▶ _What is required_: Through to the final line, write out the records below exactly, omitting any images they contain.

[Image sequences with motion text]
------------------------------------
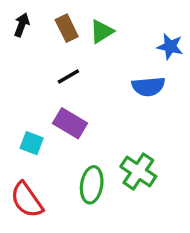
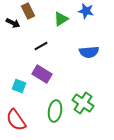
black arrow: (22, 25) -> (13, 23), moved, turned 96
brown rectangle: (67, 28) -> (28, 11), moved
blue star: (170, 47) -> (86, 11), moved

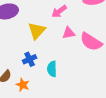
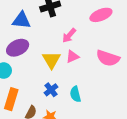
pink triangle: (69, 33) -> (73, 57), moved

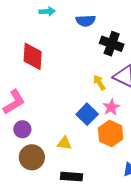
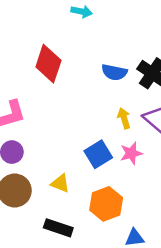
blue semicircle: (86, 21) -> (114, 72), moved
orange hexagon: (111, 134) -> (106, 204), moved

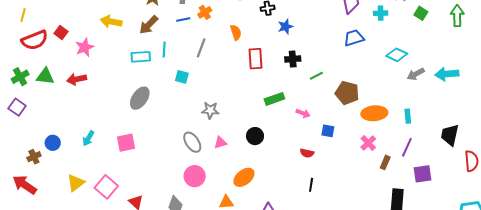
------------------------------------
▶ _Task response_:
black arrow: (22, 25) -> (13, 23), moved, turned 96
brown rectangle: (67, 28) -> (28, 11), moved
blue star: (170, 47) -> (86, 11), moved

pink triangle: (69, 33) -> (73, 57), moved

blue semicircle: (86, 21) -> (114, 72), moved
orange hexagon: (111, 134) -> (106, 204), moved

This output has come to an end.